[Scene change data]
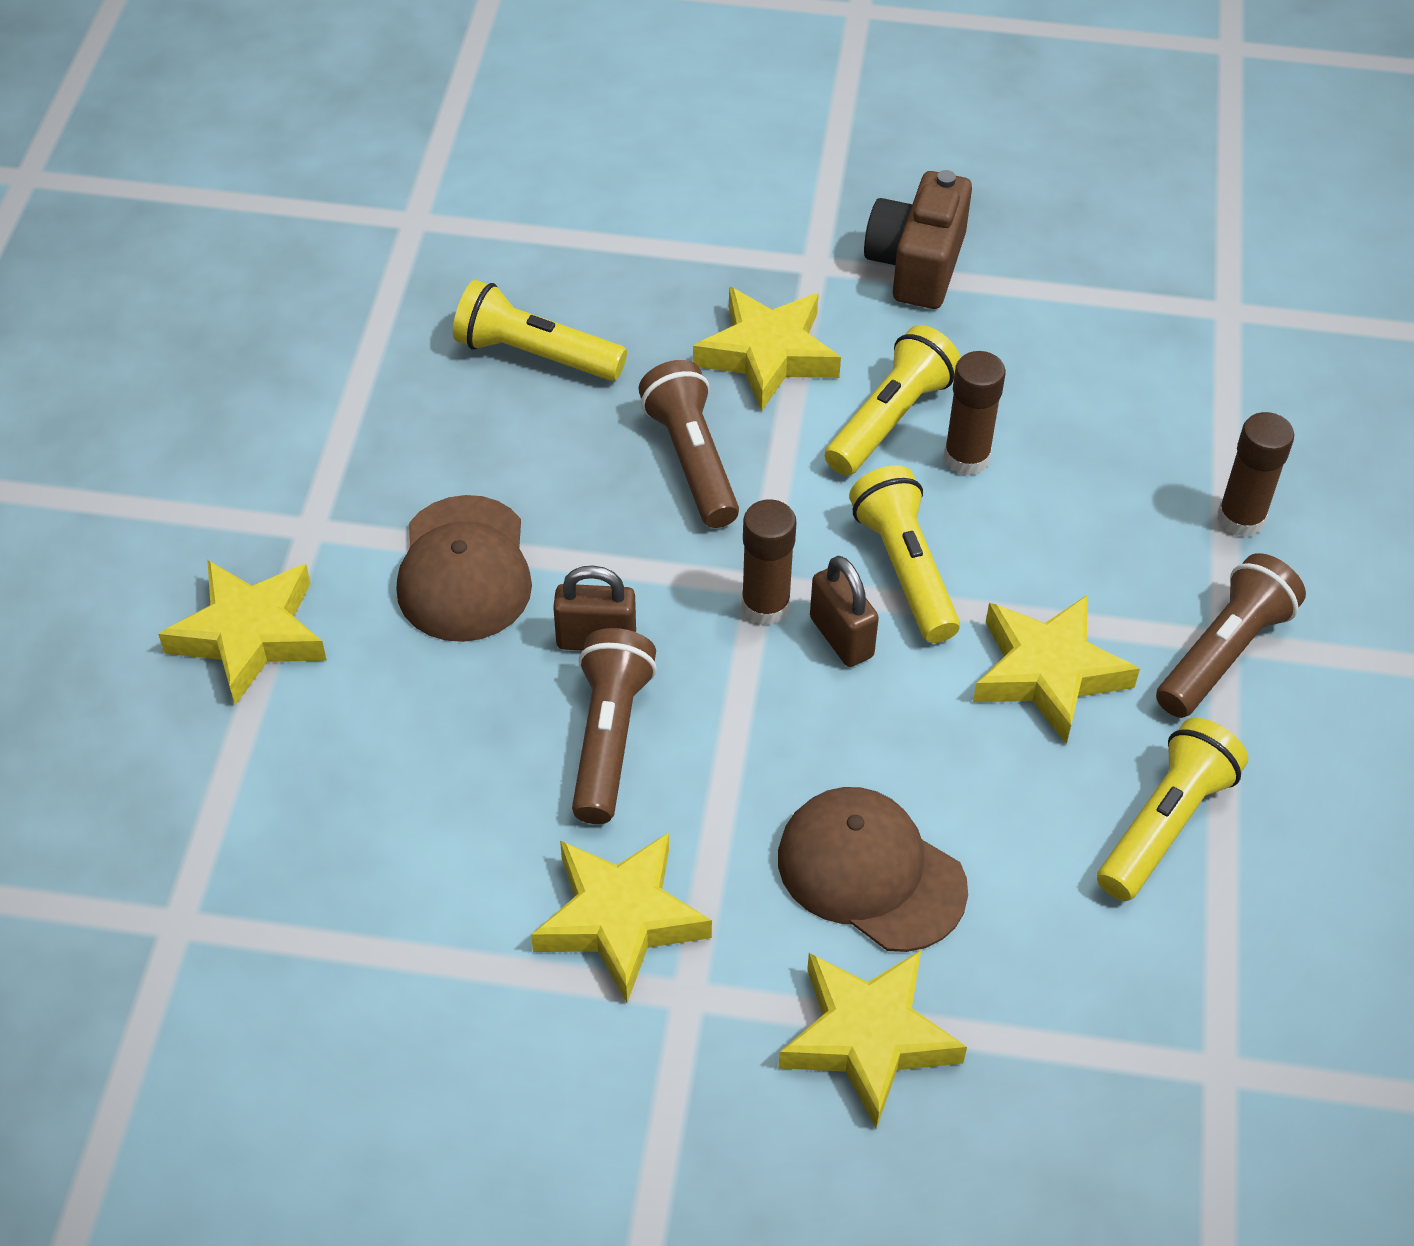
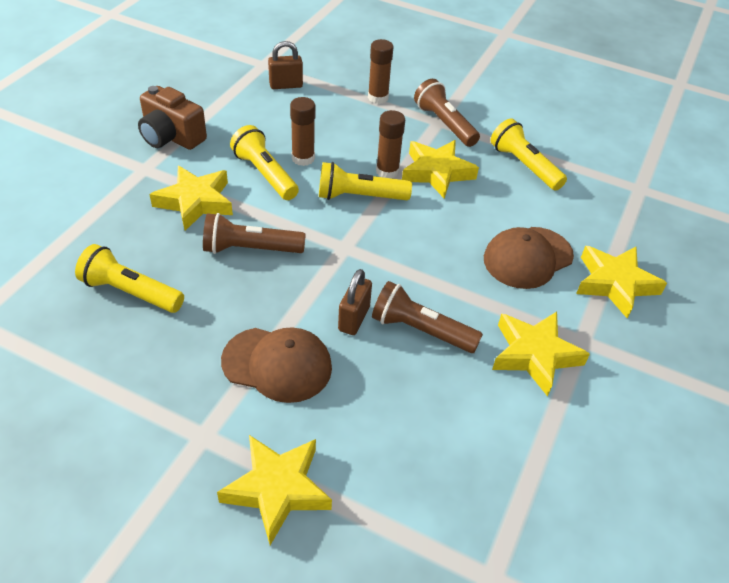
camera: 75 degrees left, 5 degrees down
(535, 354) = (130, 292): yellow flashlight -> yellow flashlight turned 75 degrees clockwise
(765, 605) = (360, 249): brown glue stick -> brown glue stick (387, 171)
(841, 637) = (390, 228): brown padlock -> brown padlock (286, 85)

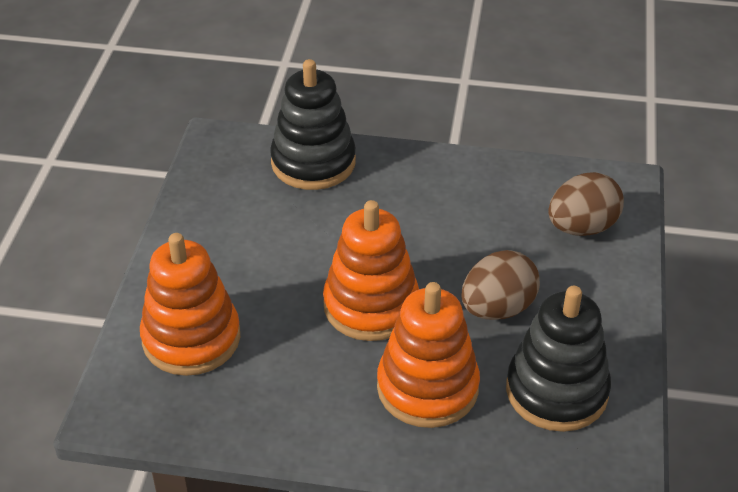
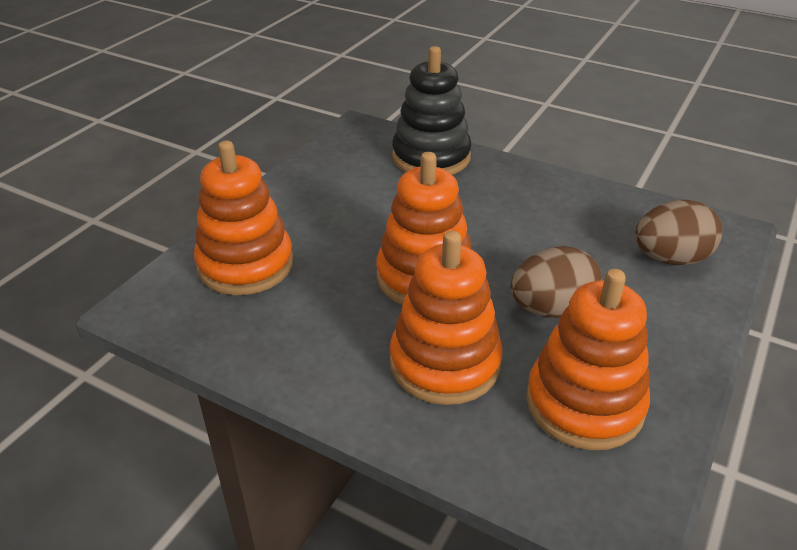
camera: 20 degrees right, 5 degrees down
(556, 391) = (584, 404): black stacking toy -> orange stacking toy

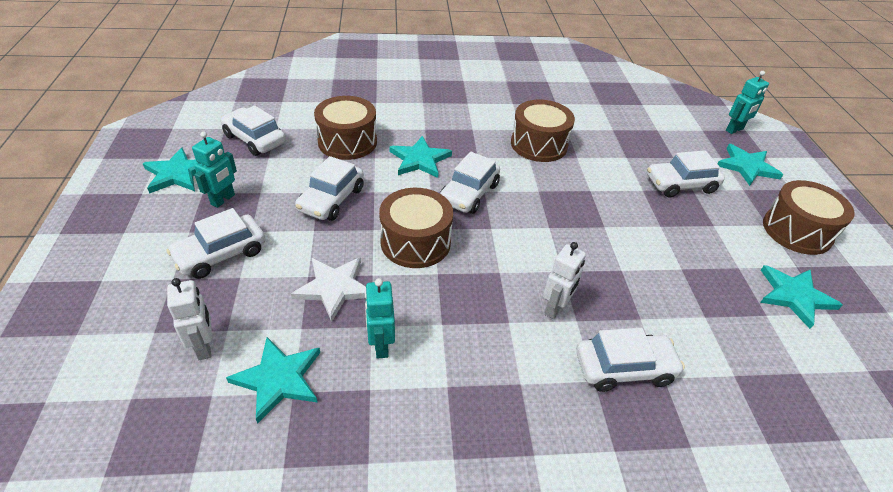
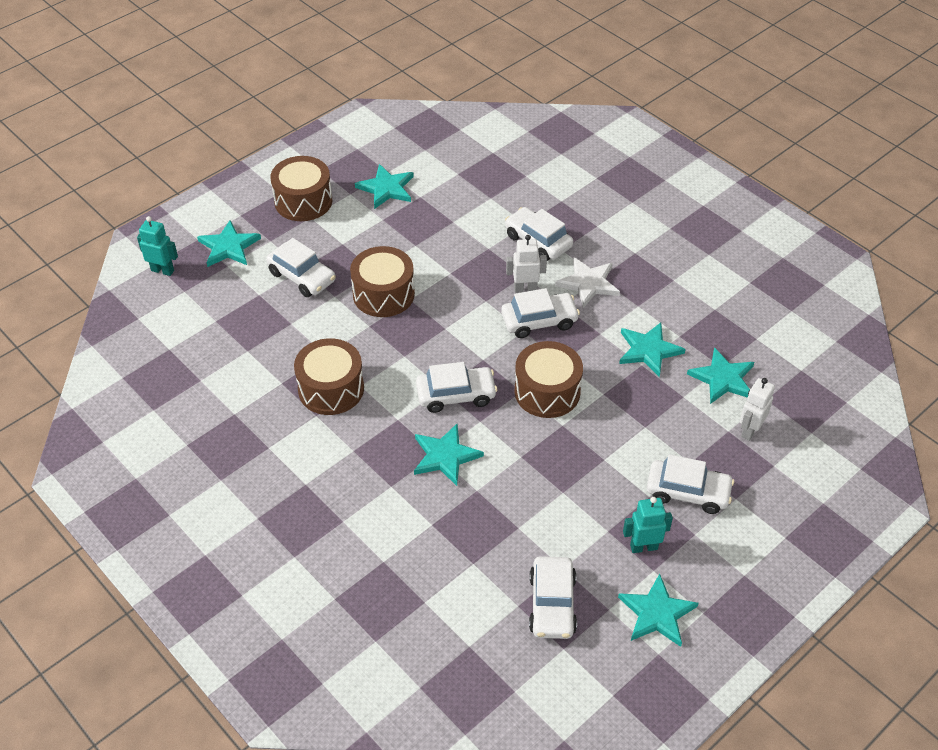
camera: 125 degrees left, 5 degrees up
(331, 199) = (561, 476): white car -> white car (539, 321)
(334, 288) = (637, 404): white star -> white star (588, 283)
(347, 142) = (476, 528): brown drum -> brown drum (383, 294)
(381, 345) = (648, 350): turquoise robot -> turquoise star

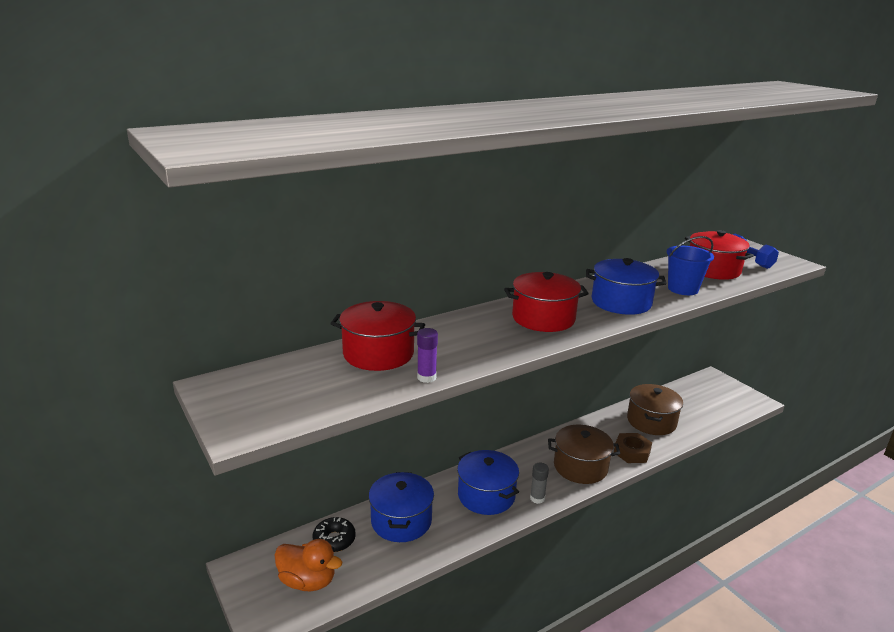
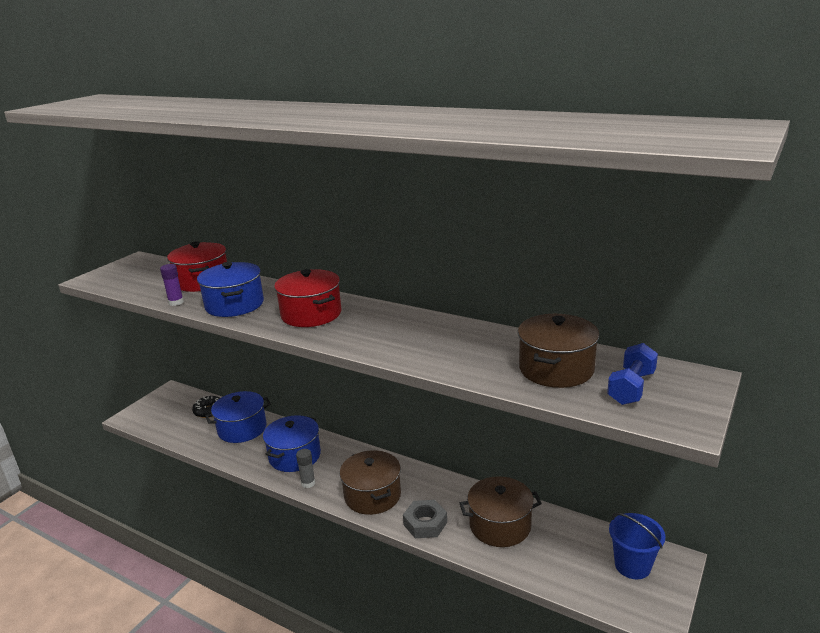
camera: 65 degrees right, 0 degrees up
(308, 581) = (168, 417): orange duck -> none
(621, 302) = (385, 337): blue pot -> blue pot (234, 305)
(631, 452) = (425, 523): brown nut -> grey nut
(683, 289) = (463, 361): blue bucket -> blue bucket (632, 565)
(713, 270) = (556, 369): red pot -> brown pot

> [Task details]
The records above are to be repeated exactly, with the pictures left out.

> [Result of this exercise]
camera: 75 degrees left, 5 degrees down
(535, 354) = (130, 292): yellow flashlight -> yellow flashlight turned 75 degrees clockwise
(765, 605) = (360, 249): brown glue stick -> brown glue stick (387, 171)
(841, 637) = (390, 228): brown padlock -> brown padlock (286, 85)

camera: 20 degrees right, 5 degrees down
(556, 391) = (584, 404): black stacking toy -> orange stacking toy

camera: 125 degrees left, 5 degrees up
(331, 199) = (561, 476): white car -> white car (539, 321)
(334, 288) = (637, 404): white star -> white star (588, 283)
(347, 142) = (476, 528): brown drum -> brown drum (383, 294)
(381, 345) = (648, 350): turquoise robot -> turquoise star

camera: 65 degrees right, 0 degrees up
(308, 581) = (168, 417): orange duck -> none
(621, 302) = (385, 337): blue pot -> blue pot (234, 305)
(631, 452) = (425, 523): brown nut -> grey nut
(683, 289) = (463, 361): blue bucket -> blue bucket (632, 565)
(713, 270) = (556, 369): red pot -> brown pot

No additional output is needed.